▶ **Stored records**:
---

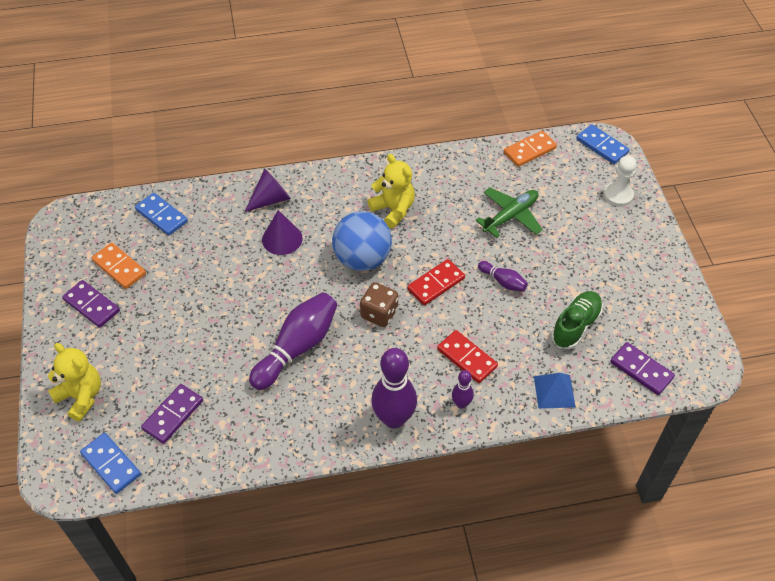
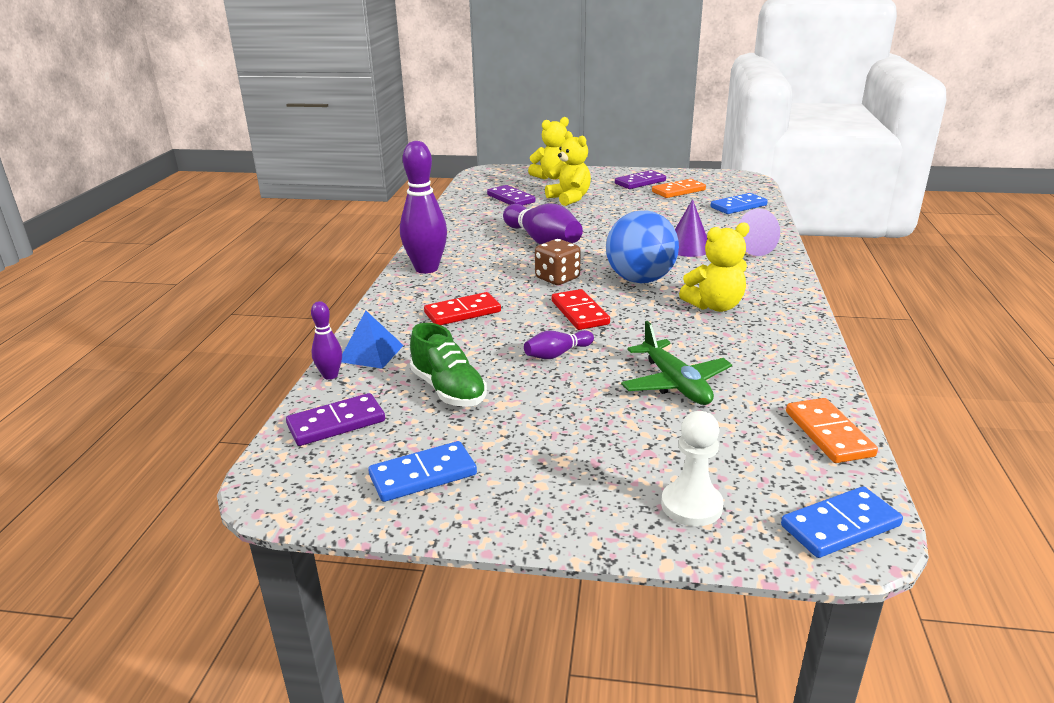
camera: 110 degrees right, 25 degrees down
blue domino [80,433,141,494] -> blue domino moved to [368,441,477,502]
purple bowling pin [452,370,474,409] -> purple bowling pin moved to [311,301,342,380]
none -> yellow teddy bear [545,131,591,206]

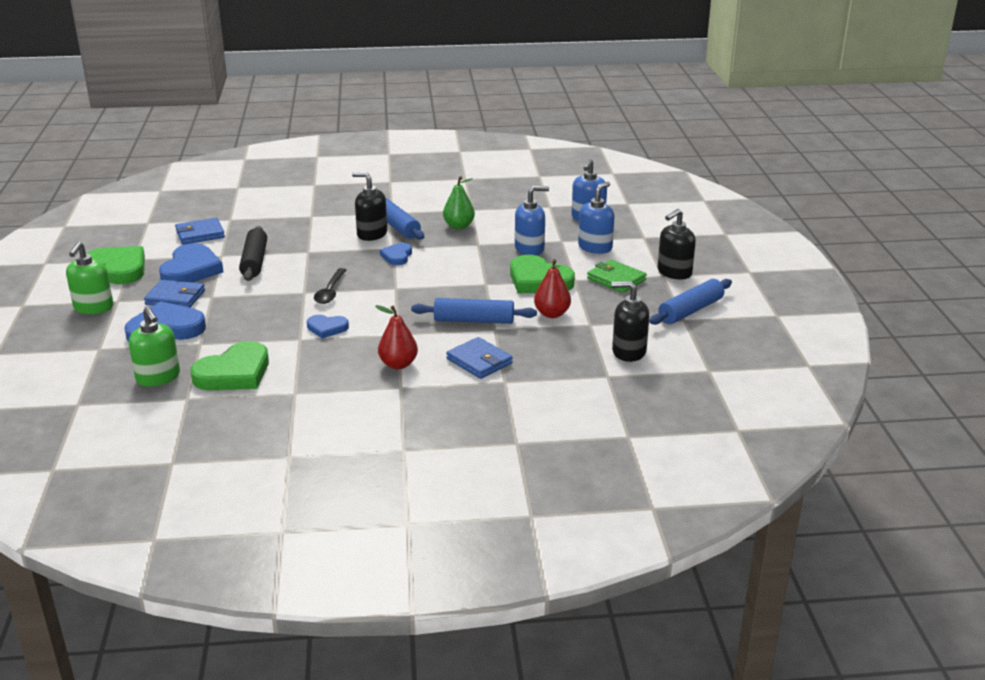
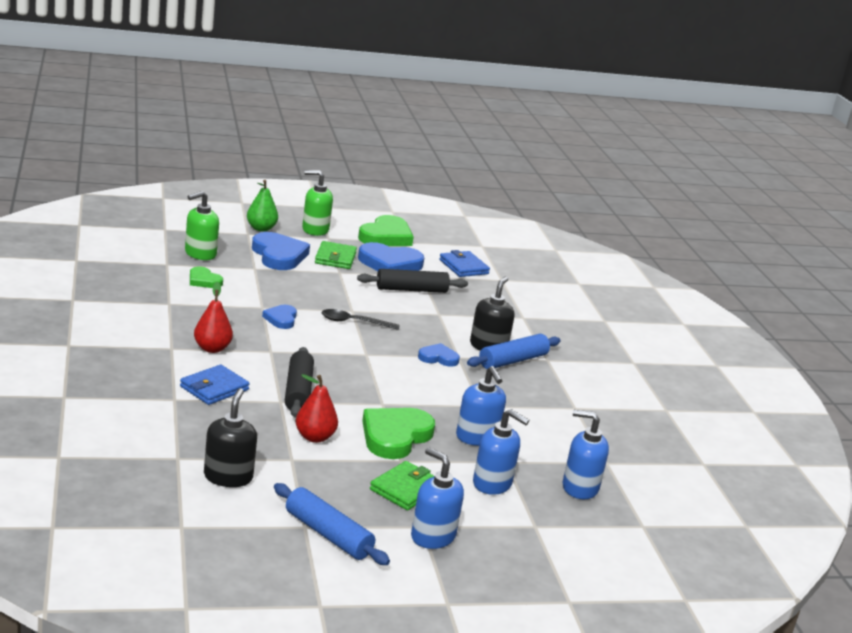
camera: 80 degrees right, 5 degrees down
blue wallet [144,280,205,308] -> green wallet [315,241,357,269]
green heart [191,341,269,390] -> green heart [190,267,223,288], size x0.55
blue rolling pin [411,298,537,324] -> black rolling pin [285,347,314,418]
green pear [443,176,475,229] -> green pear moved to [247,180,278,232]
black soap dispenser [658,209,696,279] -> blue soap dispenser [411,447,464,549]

---

▶ **What is required**: Output exactly the lines between the one containing "green pear [443,176,475,229]" and the final line above, both inclusive.

▶ **Your response**:
green pear [443,176,475,229] -> green pear moved to [247,180,278,232]
black soap dispenser [658,209,696,279] -> blue soap dispenser [411,447,464,549]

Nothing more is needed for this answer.